• The task:
Transcribe exactly the line with "SCALE2 pin SCK: D12 -> D6" and each line that follows it in the listing, down to the last, omitting all pictures.

• Provided data:
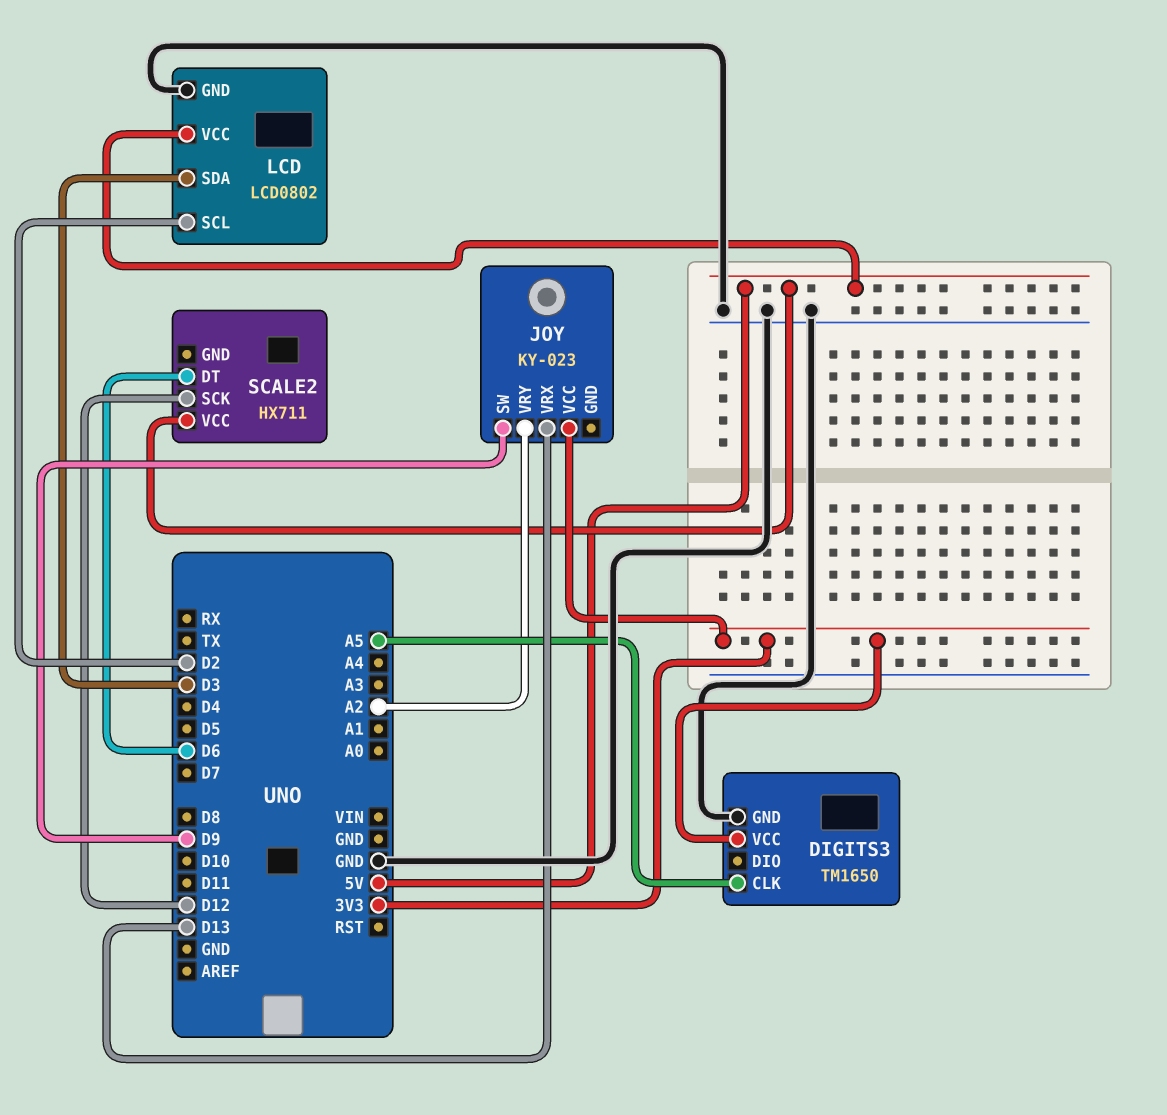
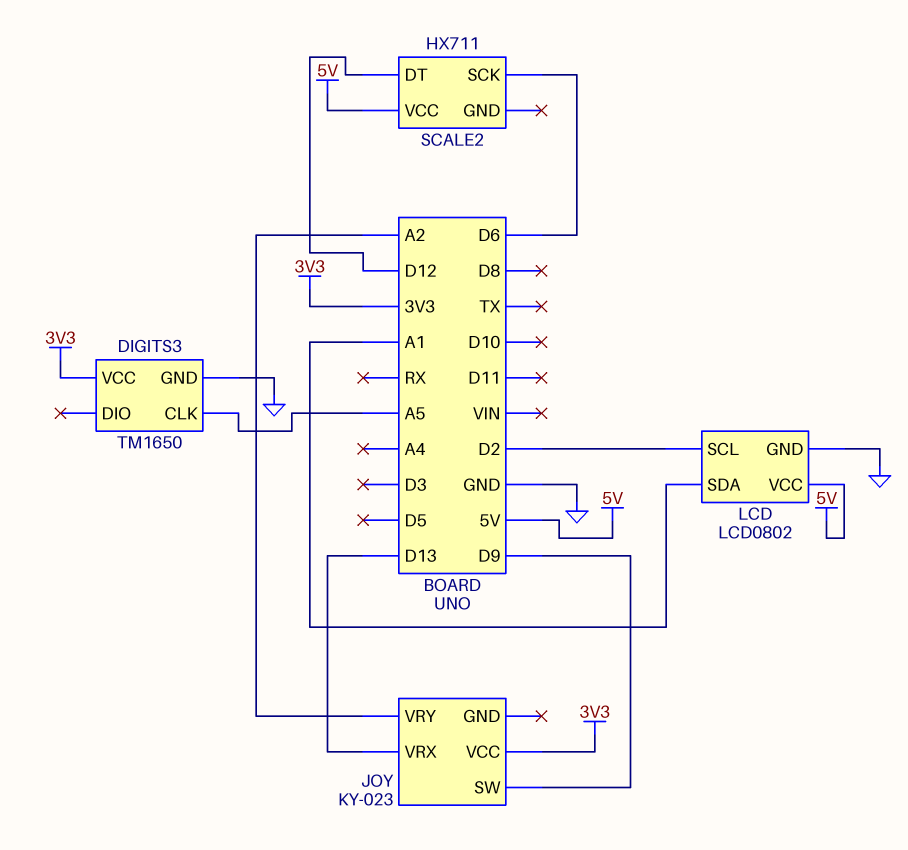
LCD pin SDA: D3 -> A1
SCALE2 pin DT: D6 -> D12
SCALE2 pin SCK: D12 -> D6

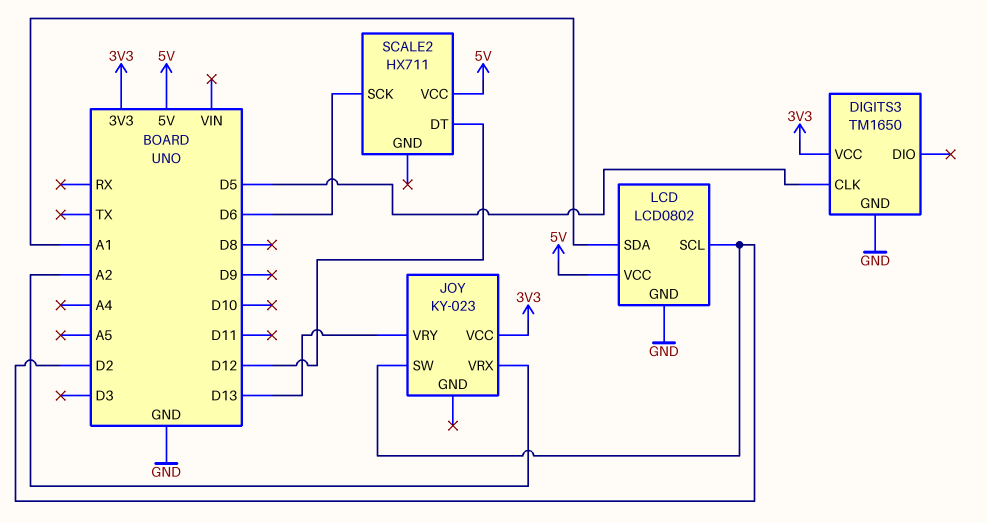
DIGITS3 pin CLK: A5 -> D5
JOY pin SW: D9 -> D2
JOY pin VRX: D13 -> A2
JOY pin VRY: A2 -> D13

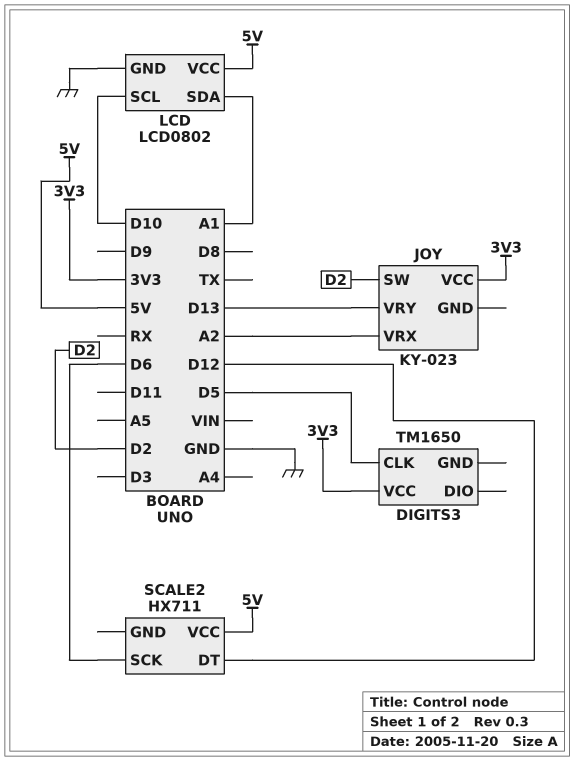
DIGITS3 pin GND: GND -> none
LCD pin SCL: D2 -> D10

• Solution to this task:
SCALE2 pin SCK: D12 -> D6

DIGITS3 pin CLK: A5 -> D5
JOY pin SW: D9 -> D2
JOY pin VRX: D13 -> A2
JOY pin VRY: A2 -> D13

DIGITS3 pin GND: GND -> none
LCD pin SCL: D2 -> D10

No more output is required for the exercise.